Object state comparisons:
*****

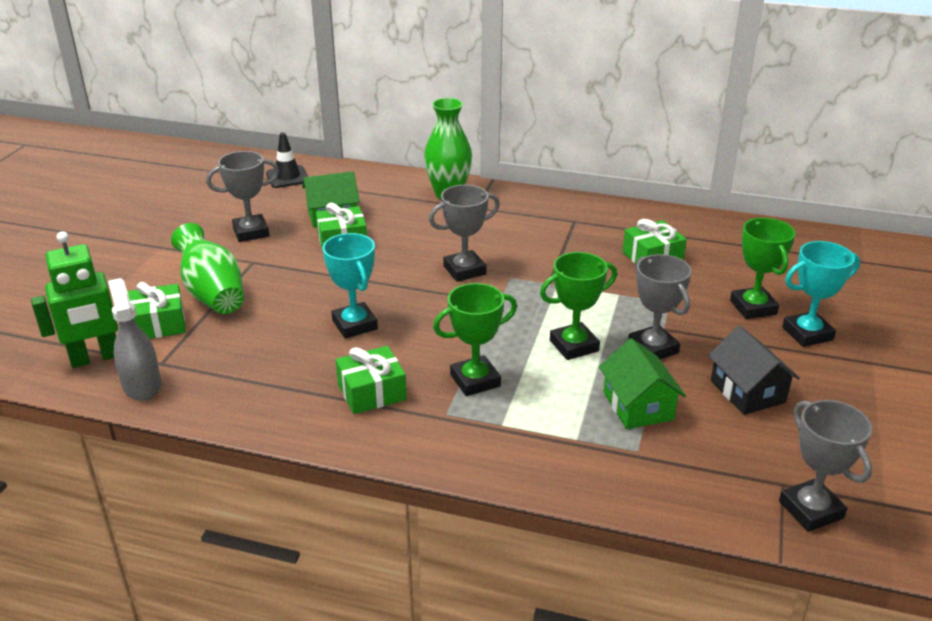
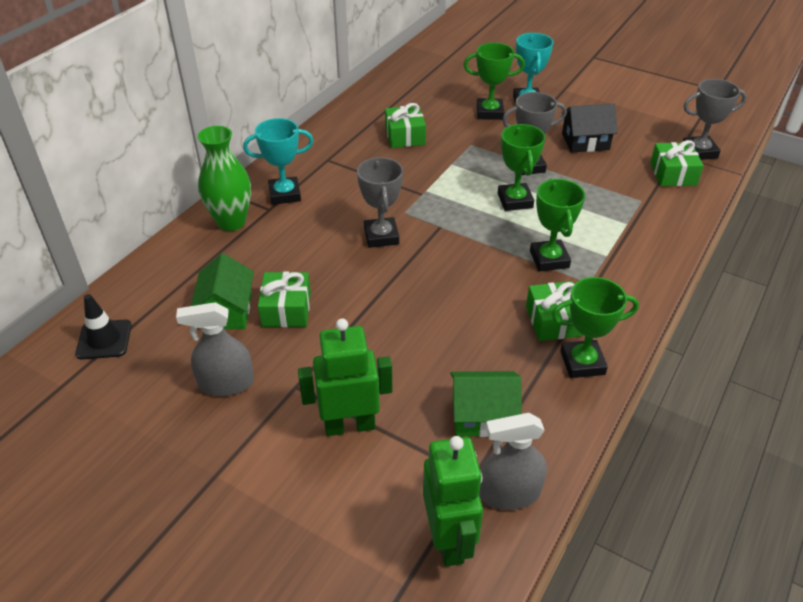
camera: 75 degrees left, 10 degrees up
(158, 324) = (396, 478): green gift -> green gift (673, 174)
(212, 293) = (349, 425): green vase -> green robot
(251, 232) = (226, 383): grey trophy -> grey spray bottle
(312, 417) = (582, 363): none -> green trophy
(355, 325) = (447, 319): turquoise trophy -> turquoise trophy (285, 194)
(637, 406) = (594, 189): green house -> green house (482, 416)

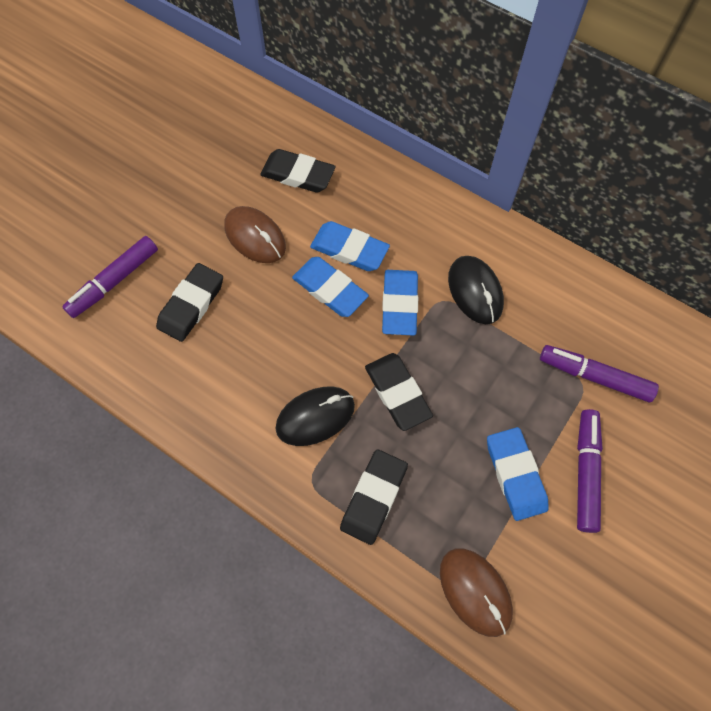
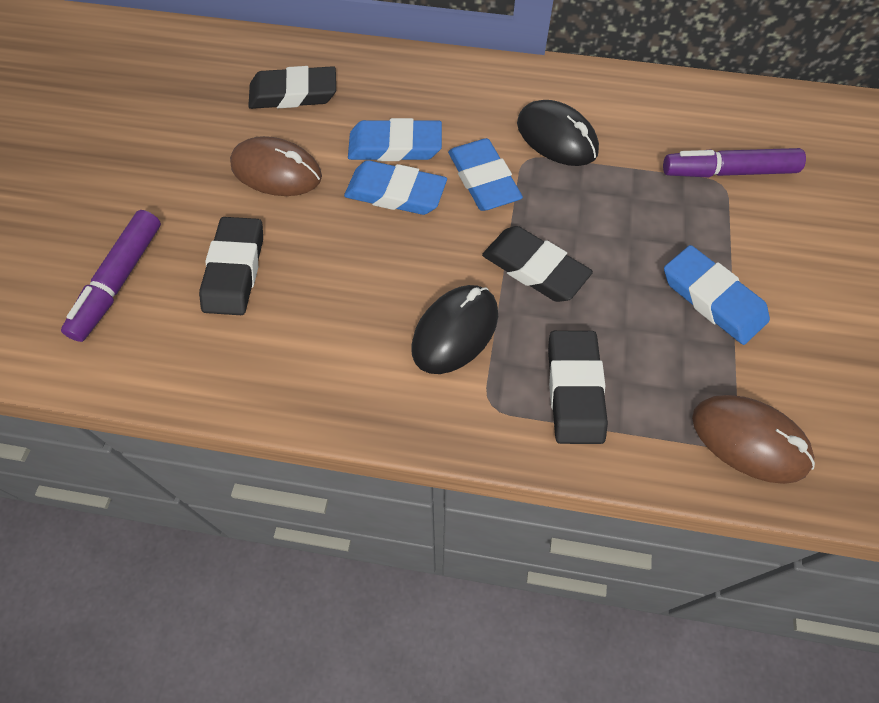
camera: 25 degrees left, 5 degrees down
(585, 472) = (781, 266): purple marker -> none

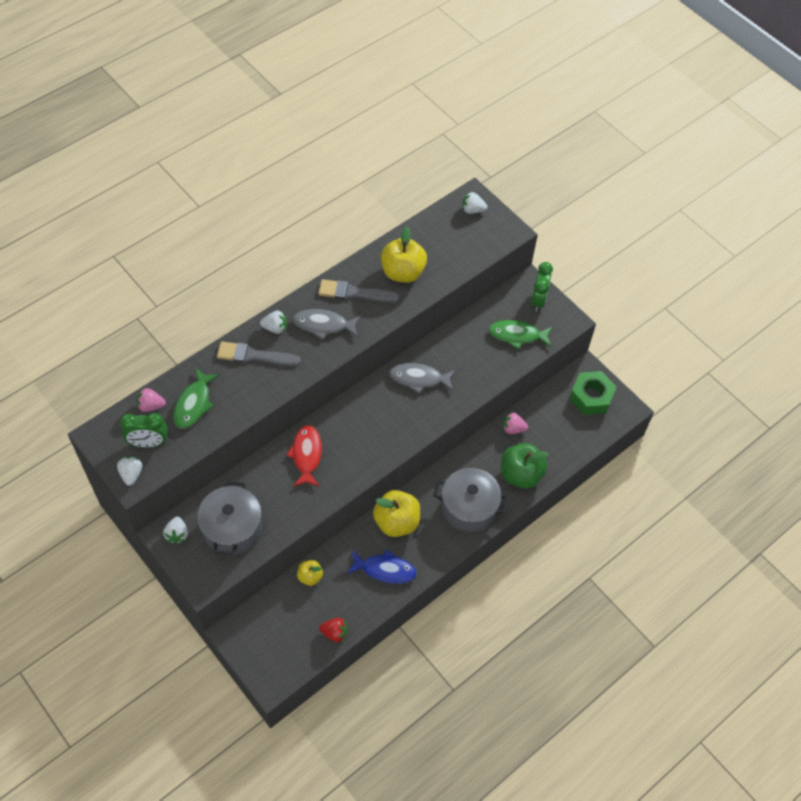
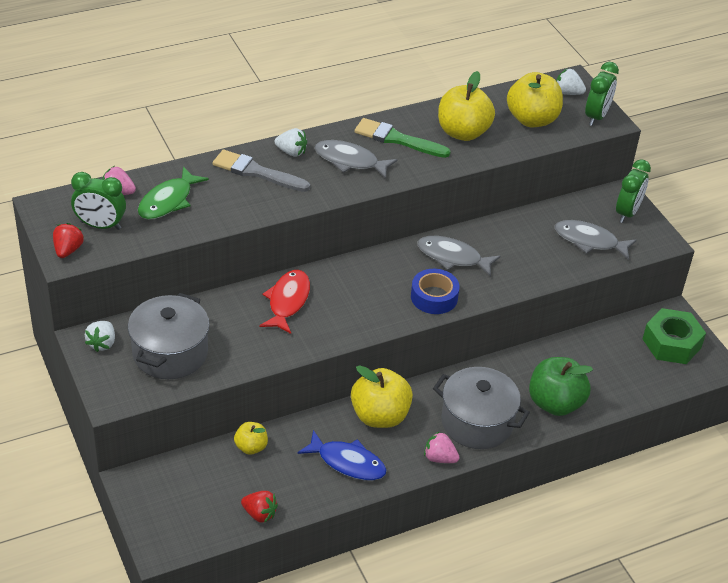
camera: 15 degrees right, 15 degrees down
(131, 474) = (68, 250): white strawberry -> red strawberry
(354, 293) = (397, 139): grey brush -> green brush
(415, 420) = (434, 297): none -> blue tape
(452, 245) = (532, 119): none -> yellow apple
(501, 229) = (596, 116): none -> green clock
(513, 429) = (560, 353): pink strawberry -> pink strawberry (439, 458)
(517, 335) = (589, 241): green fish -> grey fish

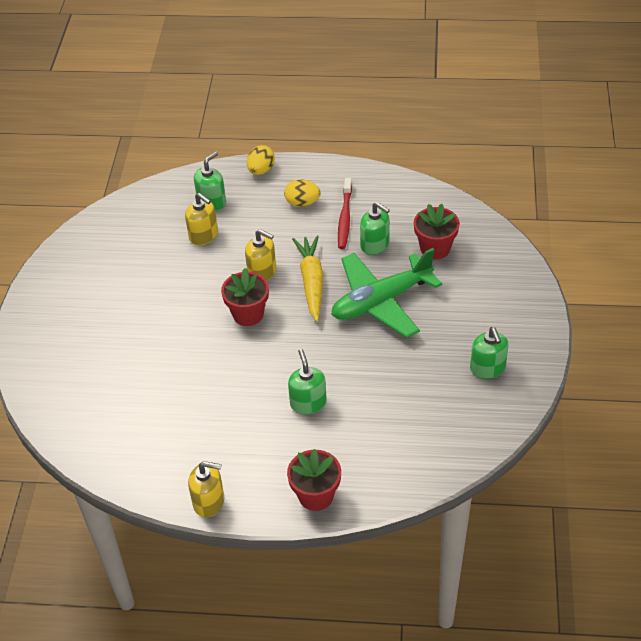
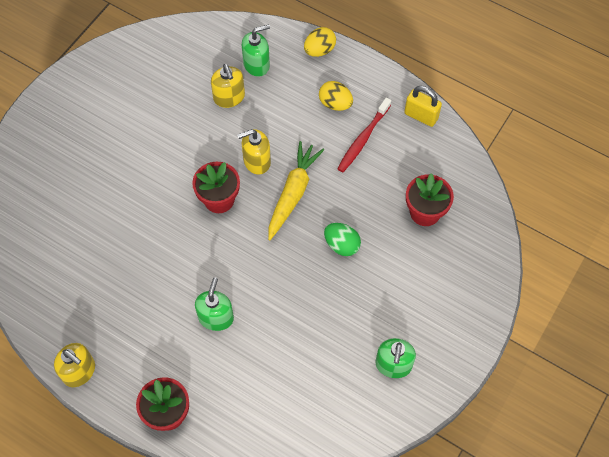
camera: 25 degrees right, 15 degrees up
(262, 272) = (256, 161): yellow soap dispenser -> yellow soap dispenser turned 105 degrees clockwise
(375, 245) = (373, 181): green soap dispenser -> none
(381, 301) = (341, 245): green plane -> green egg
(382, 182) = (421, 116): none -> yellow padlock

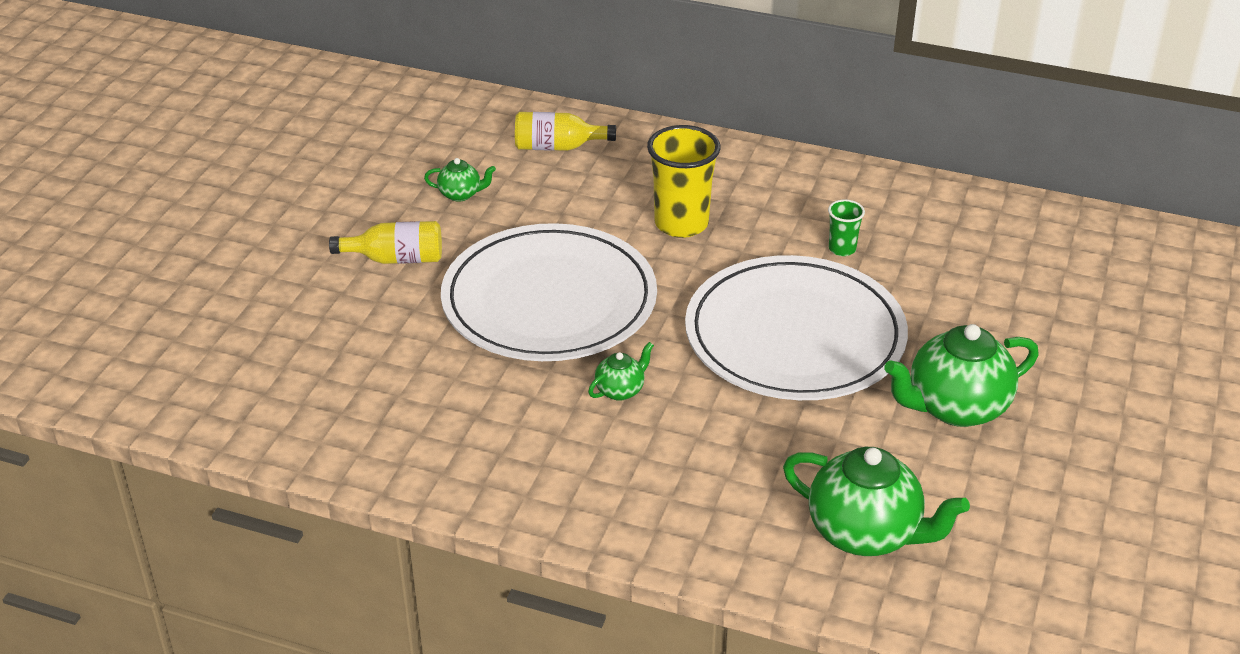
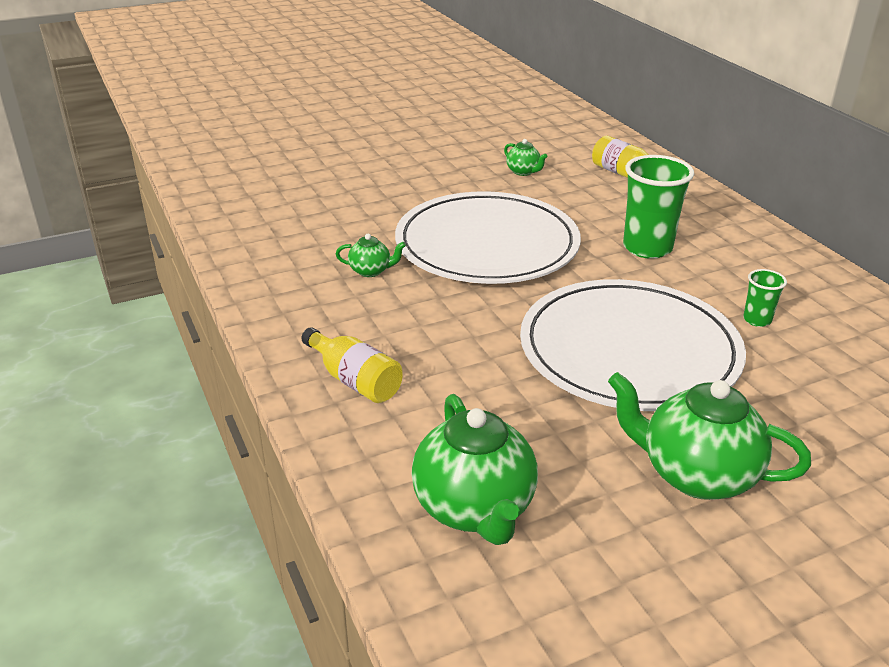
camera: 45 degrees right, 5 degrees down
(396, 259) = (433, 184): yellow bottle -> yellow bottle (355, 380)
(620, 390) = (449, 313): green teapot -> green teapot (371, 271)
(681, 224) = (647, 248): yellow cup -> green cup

*****

Work item: The required output is a verbatim repetition of the lines from the opening of the entries above through the line containing "(354, 293) = (397, 139): grey", inclusive, with no pictures and nothing else.

Response for this exercise:
camera: 75 degrees left, 10 degrees up
(158, 324) = (396, 478): green gift -> green gift (673, 174)
(212, 293) = (349, 425): green vase -> green robot
(251, 232) = (226, 383): grey trophy -> grey spray bottle
(312, 417) = (582, 363): none -> green trophy
(355, 325) = (447, 319): turquoise trophy -> turquoise trophy (285, 194)
(637, 406) = (594, 189): green house -> green house (482, 416)

camera: 25 degrees left, 5 degrees down
(585, 472) = (781, 266): purple marker -> none

camera: 15 degrees right, 15 degrees down
(131, 474) = (68, 250): white strawberry -> red strawberry
(354, 293) = (397, 139): grey brush -> green brush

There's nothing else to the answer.